Work instructions —
Each line from the one with "MATRIX2 pin CS: GP9 -> GP11" through the last line of the records must be output exactly, both ends included.

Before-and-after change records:

———

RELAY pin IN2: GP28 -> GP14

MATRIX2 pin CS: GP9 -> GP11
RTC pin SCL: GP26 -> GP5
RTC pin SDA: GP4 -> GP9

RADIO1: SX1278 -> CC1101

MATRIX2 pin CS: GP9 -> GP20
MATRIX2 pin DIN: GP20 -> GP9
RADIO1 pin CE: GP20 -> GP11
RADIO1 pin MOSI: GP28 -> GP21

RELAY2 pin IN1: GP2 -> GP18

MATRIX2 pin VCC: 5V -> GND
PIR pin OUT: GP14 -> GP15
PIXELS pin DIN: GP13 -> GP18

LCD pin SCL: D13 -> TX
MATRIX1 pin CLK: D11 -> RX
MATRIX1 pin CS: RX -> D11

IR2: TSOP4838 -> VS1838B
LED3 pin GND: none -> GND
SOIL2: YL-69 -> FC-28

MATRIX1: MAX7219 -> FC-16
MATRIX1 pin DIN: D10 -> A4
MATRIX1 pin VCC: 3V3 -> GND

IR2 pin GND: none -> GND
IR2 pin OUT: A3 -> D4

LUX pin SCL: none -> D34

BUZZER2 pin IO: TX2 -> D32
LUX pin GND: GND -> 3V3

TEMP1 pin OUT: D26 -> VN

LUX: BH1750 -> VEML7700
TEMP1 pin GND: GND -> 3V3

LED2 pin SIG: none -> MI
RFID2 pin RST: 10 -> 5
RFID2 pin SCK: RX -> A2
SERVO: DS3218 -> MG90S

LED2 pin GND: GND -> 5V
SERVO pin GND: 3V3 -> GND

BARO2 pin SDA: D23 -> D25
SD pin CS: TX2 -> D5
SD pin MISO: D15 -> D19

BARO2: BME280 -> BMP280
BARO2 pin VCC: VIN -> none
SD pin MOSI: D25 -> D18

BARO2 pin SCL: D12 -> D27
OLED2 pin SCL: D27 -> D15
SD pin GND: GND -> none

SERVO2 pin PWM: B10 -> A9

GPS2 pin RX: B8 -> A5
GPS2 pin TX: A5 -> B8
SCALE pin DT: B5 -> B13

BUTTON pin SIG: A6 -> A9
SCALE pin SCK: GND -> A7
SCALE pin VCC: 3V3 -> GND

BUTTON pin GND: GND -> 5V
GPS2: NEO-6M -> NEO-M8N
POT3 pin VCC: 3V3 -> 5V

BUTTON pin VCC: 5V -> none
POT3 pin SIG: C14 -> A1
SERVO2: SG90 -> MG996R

———

Written response —
MATRIX2 pin CS: GP9 -> GP11
RTC pin SCL: GP26 -> GP5
RTC pin SDA: GP4 -> GP9

RADIO1: SX1278 -> CC1101

MATRIX2 pin CS: GP9 -> GP20
MATRIX2 pin DIN: GP20 -> GP9
RADIO1 pin CE: GP20 -> GP11
RADIO1 pin MOSI: GP28 -> GP21

RELAY2 pin IN1: GP2 -> GP18

MATRIX2 pin VCC: 5V -> GND
PIR pin OUT: GP14 -> GP15
PIXELS pin DIN: GP13 -> GP18

LCD pin SCL: D13 -> TX
MATRIX1 pin CLK: D11 -> RX
MATRIX1 pin CS: RX -> D11

IR2: TSOP4838 -> VS1838B
LED3 pin GND: none -> GND
SOIL2: YL-69 -> FC-28

MATRIX1: MAX7219 -> FC-16
MATRIX1 pin DIN: D10 -> A4
MATRIX1 pin VCC: 3V3 -> GND

IR2 pin GND: none -> GND
IR2 pin OUT: A3 -> D4

LUX pin SCL: none -> D34

BUZZER2 pin IO: TX2 -> D32
LUX pin GND: GND -> 3V3

TEMP1 pin OUT: D26 -> VN

LUX: BH1750 -> VEML7700
TEMP1 pin GND: GND -> 3V3

LED2 pin SIG: none -> MI
RFID2 pin RST: 10 -> 5
RFID2 pin SCK: RX -> A2
SERVO: DS3218 -> MG90S

LED2 pin GND: GND -> 5V
SERVO pin GND: 3V3 -> GND

BARO2 pin SDA: D23 -> D25
SD pin CS: TX2 -> D5
SD pin MISO: D15 -> D19

BARO2: BME280 -> BMP280
BARO2 pin VCC: VIN -> none
SD pin MOSI: D25 -> D18

BARO2 pin SCL: D12 -> D27
OLED2 pin SCL: D27 -> D15
SD pin GND: GND -> none

SERVO2 pin PWM: B10 -> A9

GPS2 pin RX: B8 -> A5
GPS2 pin TX: A5 -> B8
SCALE pin DT: B5 -> B13

BUTTON pin SIG: A6 -> A9
SCALE pin SCK: GND -> A7
SCALE pin VCC: 3V3 -> GND

BUTTON pin GND: GND -> 5V
GPS2: NEO-6M -> NEO-M8N
POT3 pin VCC: 3V3 -> 5V

BUTTON pin VCC: 5V -> none
POT3 pin SIG: C14 -> A1
SERVO2: SG90 -> MG996R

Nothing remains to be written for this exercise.